Extracted records:

++++++++++++++++++++

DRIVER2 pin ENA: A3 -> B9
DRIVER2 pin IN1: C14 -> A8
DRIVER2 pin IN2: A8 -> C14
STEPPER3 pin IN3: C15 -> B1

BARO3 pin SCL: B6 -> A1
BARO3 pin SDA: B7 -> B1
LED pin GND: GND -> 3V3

++++++++++++++++++++

Problem requirements =>
The data above needs to be retyped in full, exactly as given.

Solution for this problem =>
DRIVER2 pin ENA: A3 -> B9
DRIVER2 pin IN1: C14 -> A8
DRIVER2 pin IN2: A8 -> C14
STEPPER3 pin IN3: C15 -> B1

BARO3 pin SCL: B6 -> A1
BARO3 pin SDA: B7 -> B1
LED pin GND: GND -> 3V3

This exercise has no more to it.